Top of Available data
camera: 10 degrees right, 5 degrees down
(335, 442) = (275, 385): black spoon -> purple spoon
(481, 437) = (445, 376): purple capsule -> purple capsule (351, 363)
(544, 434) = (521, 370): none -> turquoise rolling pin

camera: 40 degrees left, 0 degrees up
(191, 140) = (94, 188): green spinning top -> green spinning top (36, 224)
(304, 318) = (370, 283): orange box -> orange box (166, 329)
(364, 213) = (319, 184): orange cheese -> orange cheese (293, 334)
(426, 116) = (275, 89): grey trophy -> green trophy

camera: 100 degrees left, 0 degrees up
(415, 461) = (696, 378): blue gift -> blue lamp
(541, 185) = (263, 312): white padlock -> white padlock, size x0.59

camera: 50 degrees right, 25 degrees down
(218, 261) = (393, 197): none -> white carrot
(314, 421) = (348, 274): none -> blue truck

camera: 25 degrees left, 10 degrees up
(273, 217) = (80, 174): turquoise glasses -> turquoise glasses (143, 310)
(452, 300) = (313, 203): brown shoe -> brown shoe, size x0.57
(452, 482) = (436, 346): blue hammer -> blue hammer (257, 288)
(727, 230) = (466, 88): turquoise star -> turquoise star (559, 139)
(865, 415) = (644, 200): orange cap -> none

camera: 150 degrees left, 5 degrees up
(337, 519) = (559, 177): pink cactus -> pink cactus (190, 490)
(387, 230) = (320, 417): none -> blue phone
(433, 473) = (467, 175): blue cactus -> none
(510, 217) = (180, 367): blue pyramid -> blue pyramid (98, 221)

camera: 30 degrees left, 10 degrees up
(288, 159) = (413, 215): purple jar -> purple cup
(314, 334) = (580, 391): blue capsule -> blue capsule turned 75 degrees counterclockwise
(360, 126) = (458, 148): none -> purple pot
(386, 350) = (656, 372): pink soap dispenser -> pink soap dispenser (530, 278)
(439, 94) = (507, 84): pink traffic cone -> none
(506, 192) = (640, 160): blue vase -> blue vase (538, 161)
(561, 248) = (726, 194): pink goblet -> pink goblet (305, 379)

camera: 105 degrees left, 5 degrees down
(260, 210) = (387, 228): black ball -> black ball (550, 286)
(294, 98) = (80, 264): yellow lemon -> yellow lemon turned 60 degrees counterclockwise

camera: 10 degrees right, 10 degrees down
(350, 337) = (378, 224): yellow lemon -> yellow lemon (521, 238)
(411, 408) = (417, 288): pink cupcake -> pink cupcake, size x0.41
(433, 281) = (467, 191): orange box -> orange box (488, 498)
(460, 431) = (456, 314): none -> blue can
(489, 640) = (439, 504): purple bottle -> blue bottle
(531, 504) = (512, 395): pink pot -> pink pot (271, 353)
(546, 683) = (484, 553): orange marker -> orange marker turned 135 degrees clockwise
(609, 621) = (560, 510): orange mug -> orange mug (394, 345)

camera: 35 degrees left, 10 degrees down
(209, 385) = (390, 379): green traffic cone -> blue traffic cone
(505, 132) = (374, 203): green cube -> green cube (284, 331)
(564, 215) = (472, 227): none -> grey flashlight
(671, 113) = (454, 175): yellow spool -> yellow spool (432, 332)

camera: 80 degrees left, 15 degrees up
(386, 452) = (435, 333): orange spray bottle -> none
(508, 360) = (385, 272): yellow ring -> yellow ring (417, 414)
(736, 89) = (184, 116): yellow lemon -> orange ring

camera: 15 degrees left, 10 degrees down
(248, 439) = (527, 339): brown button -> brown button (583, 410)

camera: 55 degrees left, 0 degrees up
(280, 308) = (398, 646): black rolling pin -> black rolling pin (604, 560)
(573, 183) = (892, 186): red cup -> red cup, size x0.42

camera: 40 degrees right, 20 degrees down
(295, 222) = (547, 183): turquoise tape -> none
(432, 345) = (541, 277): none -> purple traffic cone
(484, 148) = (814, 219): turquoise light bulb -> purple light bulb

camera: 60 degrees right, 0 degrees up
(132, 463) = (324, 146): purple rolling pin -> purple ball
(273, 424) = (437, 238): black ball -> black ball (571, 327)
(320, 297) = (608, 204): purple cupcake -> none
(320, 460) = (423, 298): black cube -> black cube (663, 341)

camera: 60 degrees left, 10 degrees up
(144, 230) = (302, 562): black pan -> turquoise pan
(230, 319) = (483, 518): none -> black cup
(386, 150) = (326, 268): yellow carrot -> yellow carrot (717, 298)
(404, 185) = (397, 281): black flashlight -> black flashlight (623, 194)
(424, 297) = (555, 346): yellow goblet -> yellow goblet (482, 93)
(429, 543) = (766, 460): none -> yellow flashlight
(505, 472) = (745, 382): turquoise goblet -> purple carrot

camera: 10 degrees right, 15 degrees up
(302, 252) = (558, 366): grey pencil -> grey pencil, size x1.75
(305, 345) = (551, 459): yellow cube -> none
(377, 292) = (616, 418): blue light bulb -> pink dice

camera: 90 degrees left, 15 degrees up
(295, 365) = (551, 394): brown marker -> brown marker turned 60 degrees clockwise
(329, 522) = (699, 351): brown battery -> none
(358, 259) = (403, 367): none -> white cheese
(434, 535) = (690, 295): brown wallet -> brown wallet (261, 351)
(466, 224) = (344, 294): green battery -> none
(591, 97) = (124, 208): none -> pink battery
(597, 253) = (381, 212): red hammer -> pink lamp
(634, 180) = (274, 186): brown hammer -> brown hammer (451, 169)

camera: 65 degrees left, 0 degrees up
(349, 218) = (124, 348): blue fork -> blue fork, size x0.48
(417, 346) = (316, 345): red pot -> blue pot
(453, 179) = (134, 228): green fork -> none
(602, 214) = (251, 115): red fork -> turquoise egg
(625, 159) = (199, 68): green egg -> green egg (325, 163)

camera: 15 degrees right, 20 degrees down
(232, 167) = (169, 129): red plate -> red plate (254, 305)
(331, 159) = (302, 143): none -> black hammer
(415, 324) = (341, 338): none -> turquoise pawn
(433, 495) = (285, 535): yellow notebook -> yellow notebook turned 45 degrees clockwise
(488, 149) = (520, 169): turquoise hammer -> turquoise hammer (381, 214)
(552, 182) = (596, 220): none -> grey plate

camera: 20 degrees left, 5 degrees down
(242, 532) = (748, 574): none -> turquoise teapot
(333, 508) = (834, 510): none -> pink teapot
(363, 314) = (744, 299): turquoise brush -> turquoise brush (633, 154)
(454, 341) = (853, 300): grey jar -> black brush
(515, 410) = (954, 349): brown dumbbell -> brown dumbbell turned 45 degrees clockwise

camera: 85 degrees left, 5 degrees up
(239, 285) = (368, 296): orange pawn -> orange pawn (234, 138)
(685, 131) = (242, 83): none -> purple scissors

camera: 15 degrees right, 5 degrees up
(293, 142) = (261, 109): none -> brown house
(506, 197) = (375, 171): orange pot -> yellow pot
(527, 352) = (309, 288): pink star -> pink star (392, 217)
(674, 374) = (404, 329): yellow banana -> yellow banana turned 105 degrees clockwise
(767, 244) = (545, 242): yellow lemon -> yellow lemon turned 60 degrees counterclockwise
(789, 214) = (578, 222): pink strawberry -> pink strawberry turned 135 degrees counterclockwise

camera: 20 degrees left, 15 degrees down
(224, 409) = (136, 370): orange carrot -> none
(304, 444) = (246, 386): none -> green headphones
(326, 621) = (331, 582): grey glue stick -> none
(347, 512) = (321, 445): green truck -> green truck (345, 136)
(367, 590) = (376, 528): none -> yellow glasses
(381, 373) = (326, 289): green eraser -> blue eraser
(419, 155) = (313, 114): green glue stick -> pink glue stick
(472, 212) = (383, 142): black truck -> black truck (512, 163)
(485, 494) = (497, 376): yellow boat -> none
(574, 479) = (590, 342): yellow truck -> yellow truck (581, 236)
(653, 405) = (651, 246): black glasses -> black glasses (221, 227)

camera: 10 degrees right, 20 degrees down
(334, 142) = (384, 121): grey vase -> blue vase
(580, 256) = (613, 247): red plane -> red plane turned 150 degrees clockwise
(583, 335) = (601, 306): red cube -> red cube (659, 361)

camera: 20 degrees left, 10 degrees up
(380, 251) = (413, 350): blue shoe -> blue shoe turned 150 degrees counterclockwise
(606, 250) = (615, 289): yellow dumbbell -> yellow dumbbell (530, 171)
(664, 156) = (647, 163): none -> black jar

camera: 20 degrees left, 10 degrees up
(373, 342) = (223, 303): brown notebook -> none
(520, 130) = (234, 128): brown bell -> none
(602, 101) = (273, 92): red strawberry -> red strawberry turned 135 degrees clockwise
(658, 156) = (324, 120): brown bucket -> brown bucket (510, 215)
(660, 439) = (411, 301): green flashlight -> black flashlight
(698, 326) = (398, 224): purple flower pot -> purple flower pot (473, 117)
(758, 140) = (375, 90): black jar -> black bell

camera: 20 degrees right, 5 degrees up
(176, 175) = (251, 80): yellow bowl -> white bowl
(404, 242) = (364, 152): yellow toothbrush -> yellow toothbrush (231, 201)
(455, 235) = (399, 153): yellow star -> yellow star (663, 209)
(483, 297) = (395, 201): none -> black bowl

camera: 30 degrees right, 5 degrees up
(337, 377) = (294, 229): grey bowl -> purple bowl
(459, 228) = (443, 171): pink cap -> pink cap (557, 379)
Bottom of Available data
§ **What is required**: Among the entries above, the line containing "camera: 60 degrees right, 0 degrees up", the line containing "(144, 230) = (302, 562): black", and all lines between them are to be restated word for word; nothing else belongs in the reply.

§ **Result of the task**:
camera: 60 degrees right, 0 degrees up
(132, 463) = (324, 146): purple rolling pin -> purple ball
(273, 424) = (437, 238): black ball -> black ball (571, 327)
(320, 297) = (608, 204): purple cupcake -> none
(320, 460) = (423, 298): black cube -> black cube (663, 341)

camera: 60 degrees left, 10 degrees up
(144, 230) = (302, 562): black pan -> turquoise pan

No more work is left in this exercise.